*PROBLEM DETAILS*. Give back, word for word, the lines in the listing below from the one holding "IC31: NAND 74HC132" down to the one holding "R3: 2.7k (N51, N57) -> none", both ends included.

*DATA EXTRACT*.
------------------------

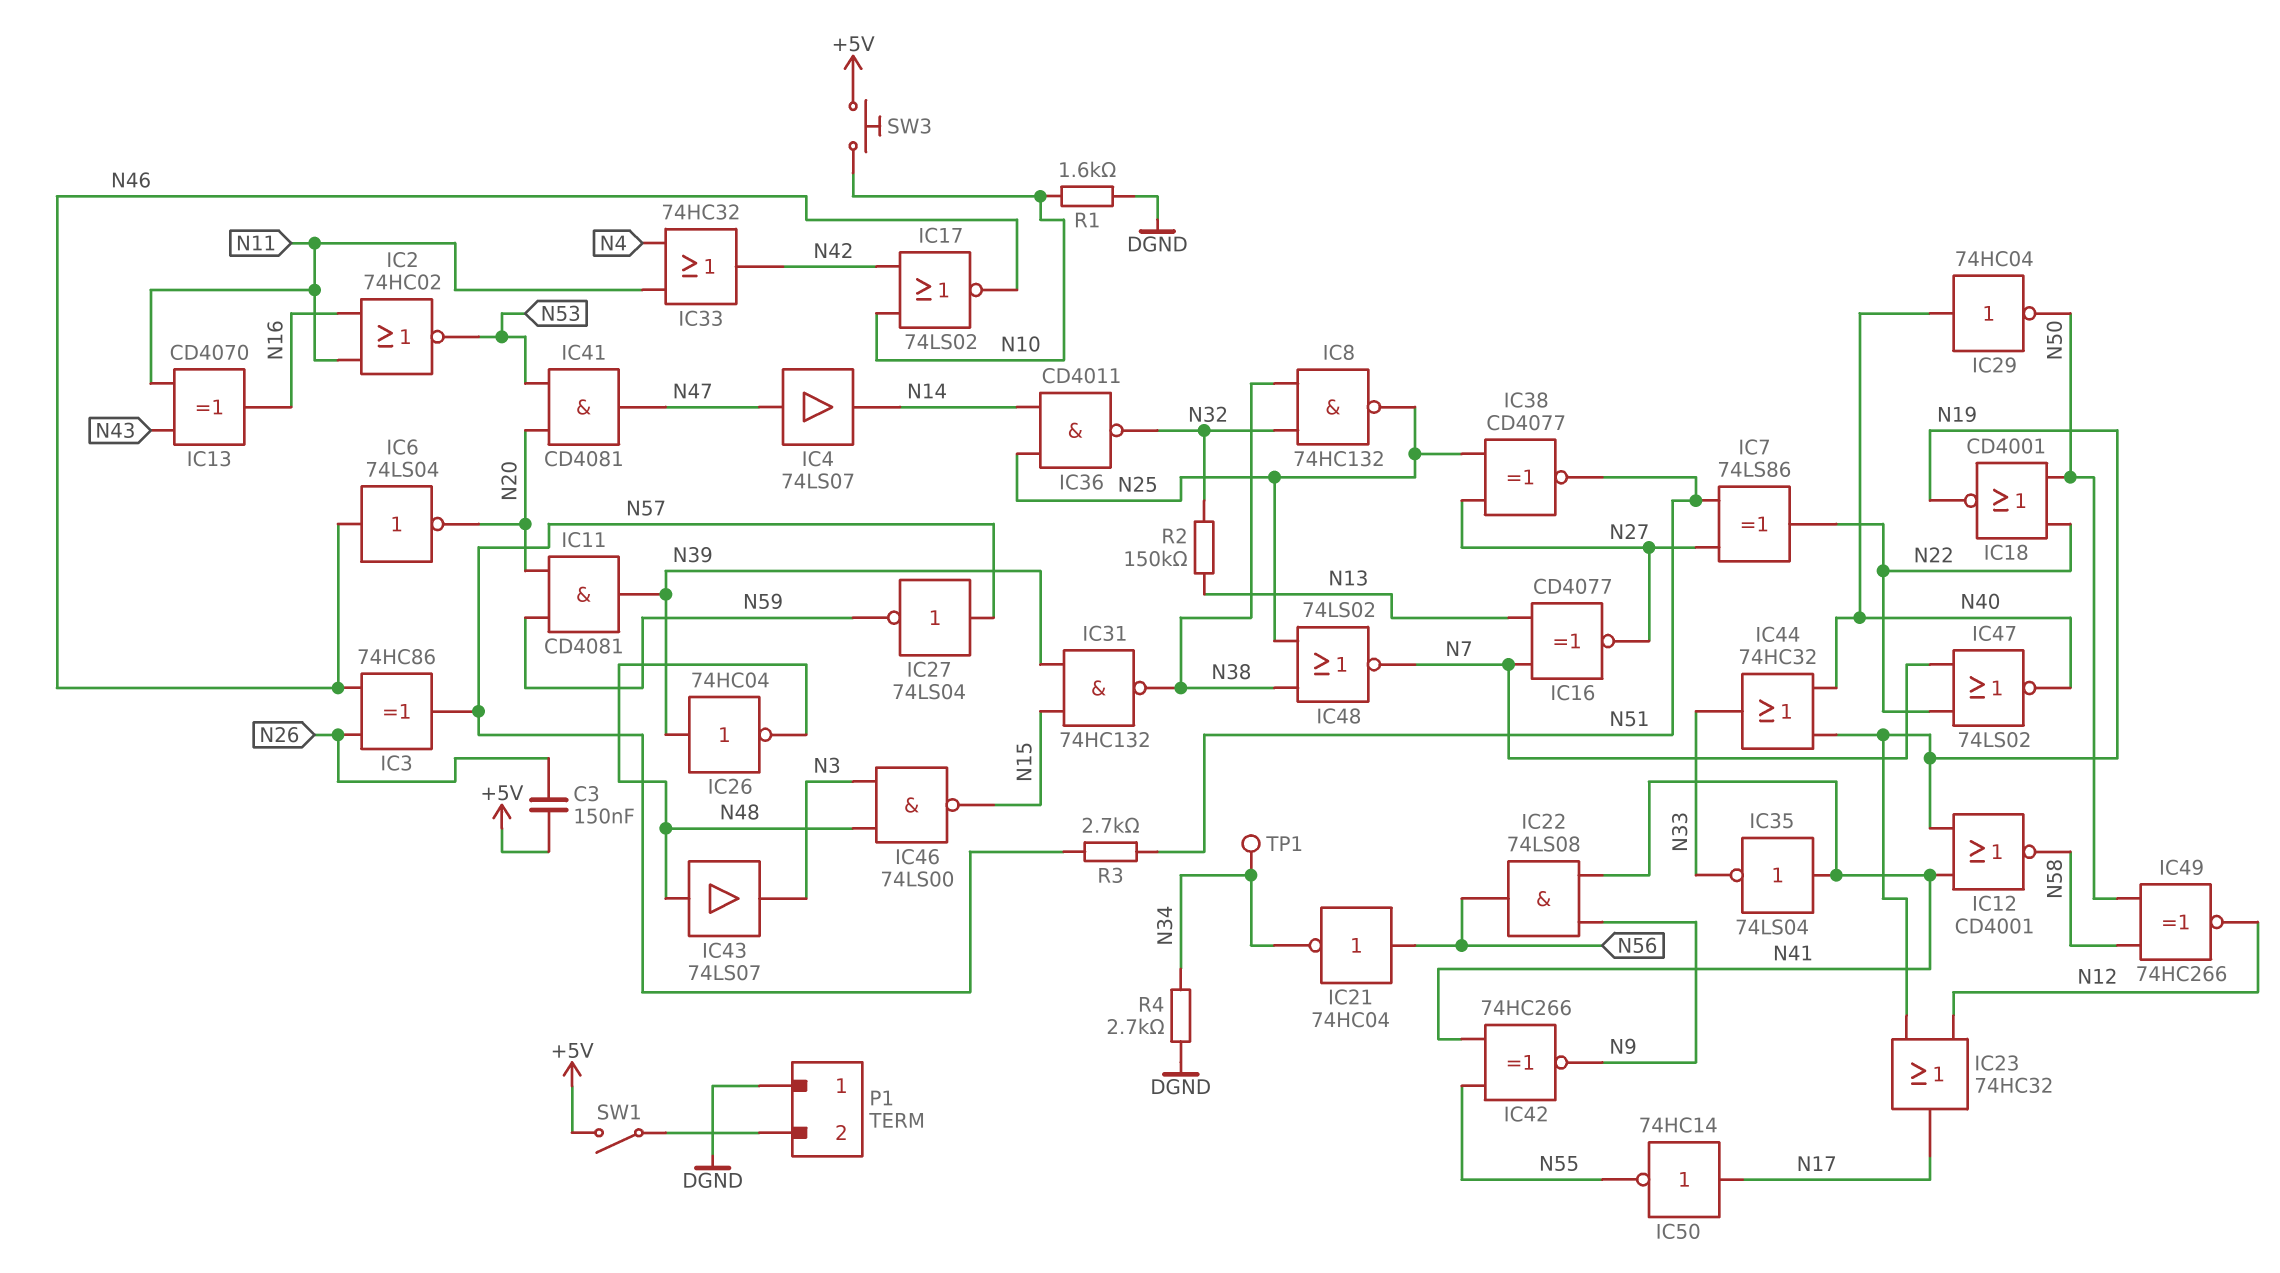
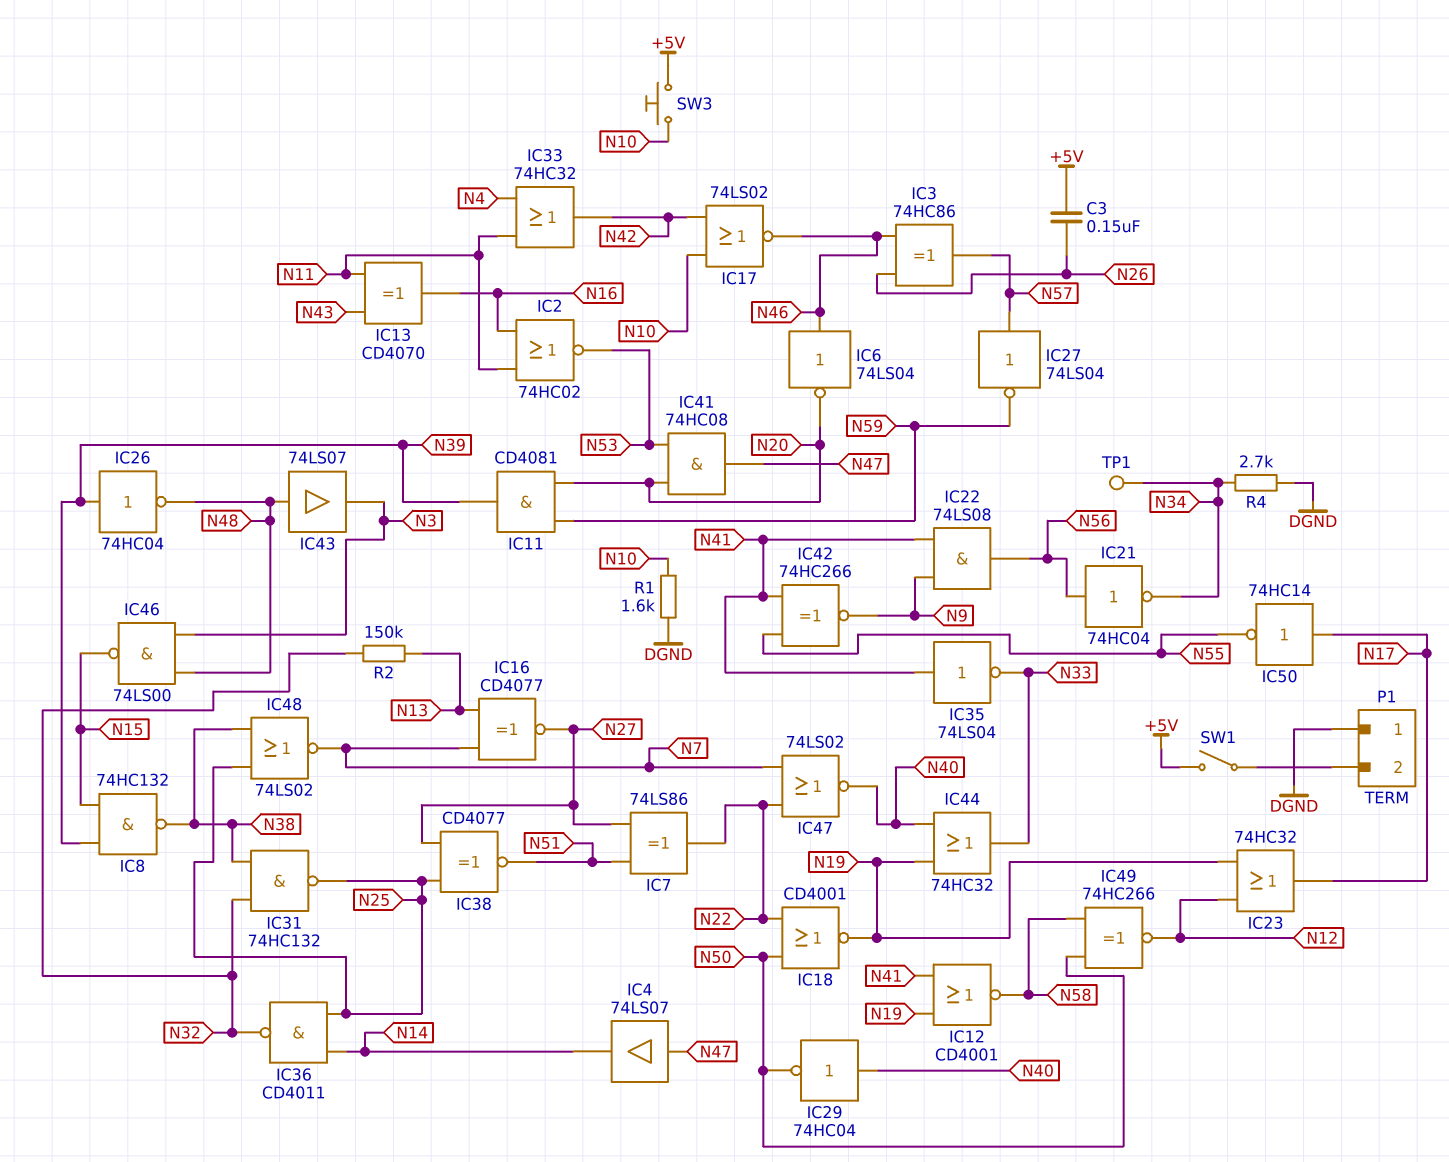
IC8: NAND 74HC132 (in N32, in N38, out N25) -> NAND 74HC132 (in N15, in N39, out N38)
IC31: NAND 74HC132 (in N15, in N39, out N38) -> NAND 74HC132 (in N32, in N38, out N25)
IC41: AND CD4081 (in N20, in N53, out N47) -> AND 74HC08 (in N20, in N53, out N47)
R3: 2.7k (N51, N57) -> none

------------------------

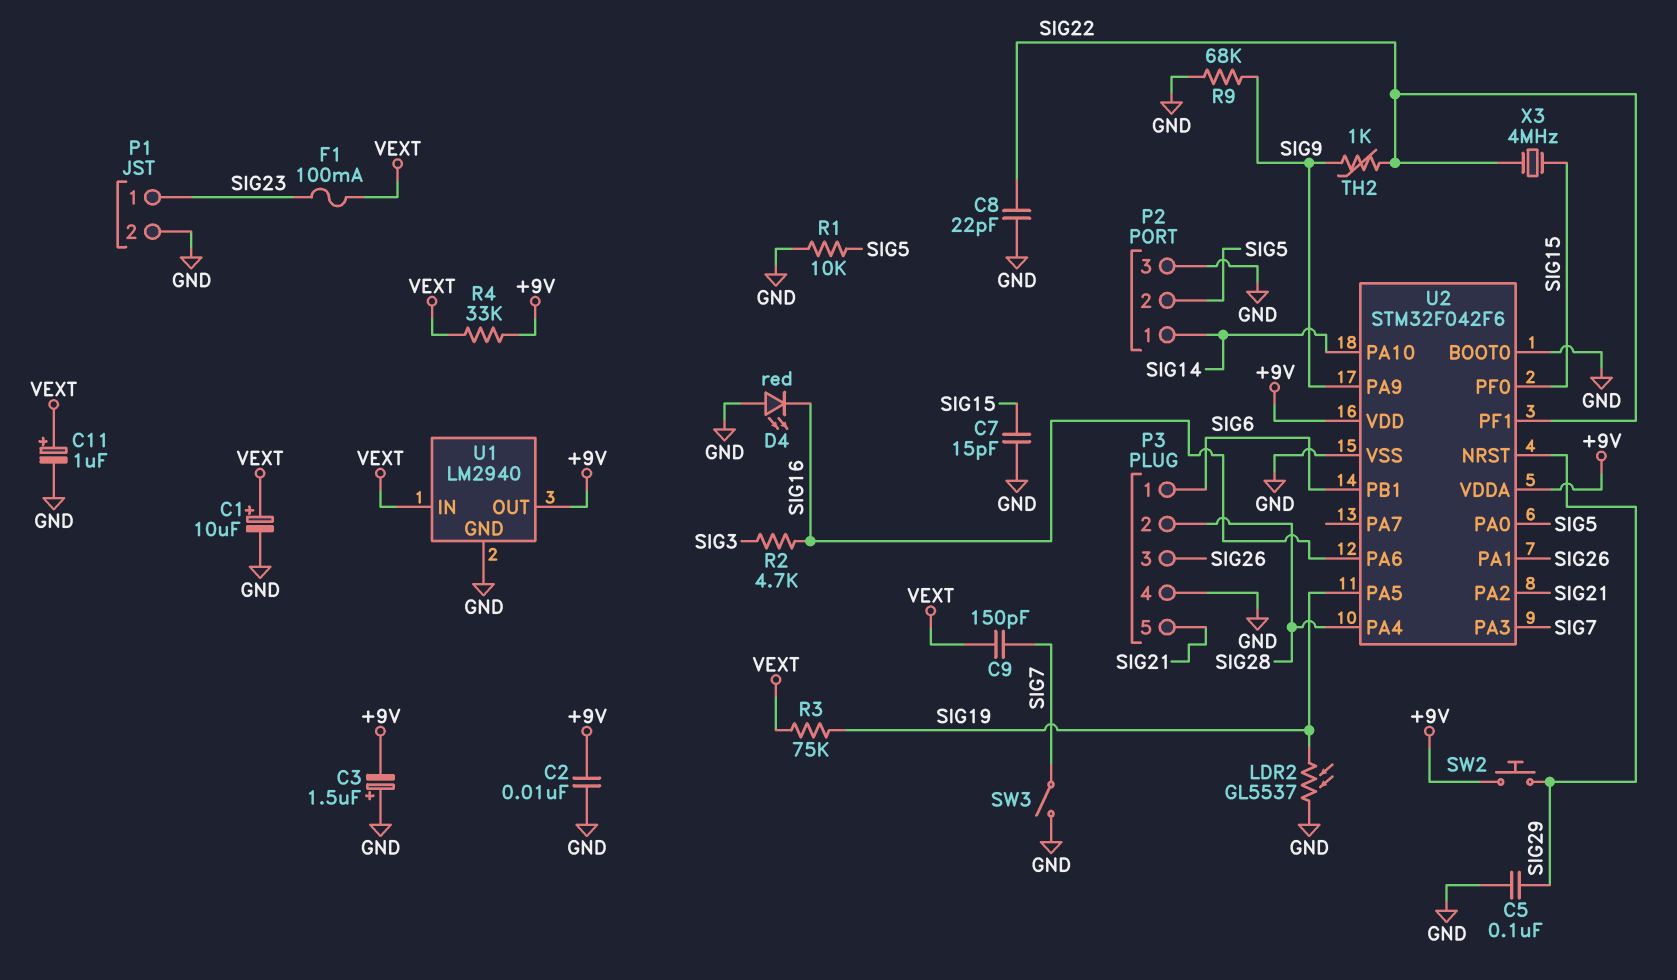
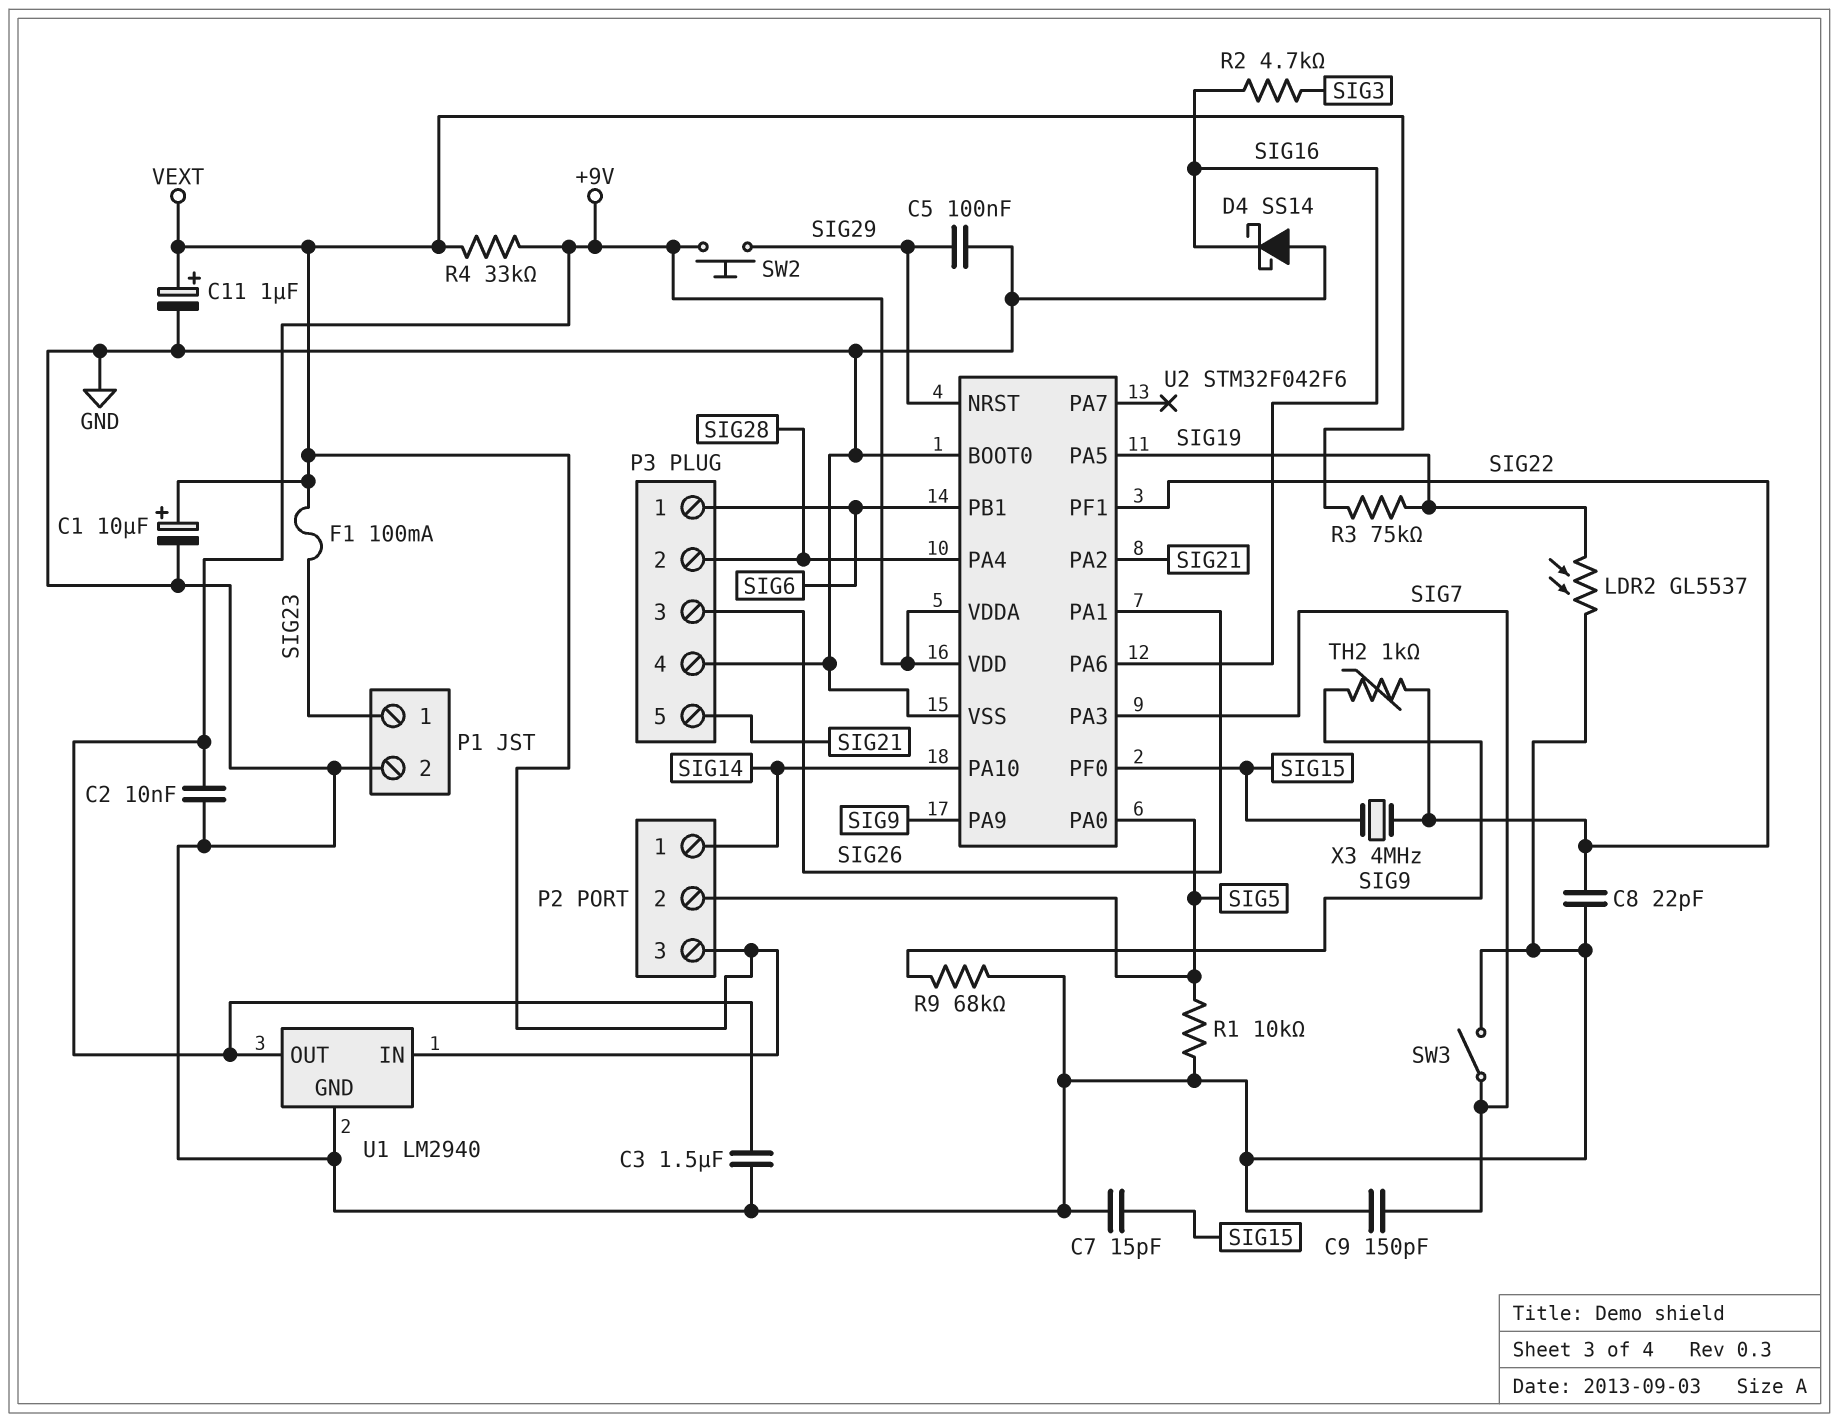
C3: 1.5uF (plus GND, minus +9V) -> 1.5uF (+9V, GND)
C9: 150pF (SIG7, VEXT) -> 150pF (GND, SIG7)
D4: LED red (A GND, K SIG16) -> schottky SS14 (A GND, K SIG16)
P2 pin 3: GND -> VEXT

------------------------

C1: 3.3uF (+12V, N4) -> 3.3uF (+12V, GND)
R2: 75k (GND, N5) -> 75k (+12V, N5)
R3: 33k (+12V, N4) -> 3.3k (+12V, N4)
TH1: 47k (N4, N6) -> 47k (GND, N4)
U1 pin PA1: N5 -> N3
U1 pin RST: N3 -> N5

------------------------

*TASK RESULT*.
IC31: NAND 74HC132 (in N15, in N39, out N38) -> NAND 74HC132 (in N32, in N38, out N25)
IC41: AND CD4081 (in N20, in N53, out N47) -> AND 74HC08 (in N20, in N53, out N47)
R3: 2.7k (N51, N57) -> none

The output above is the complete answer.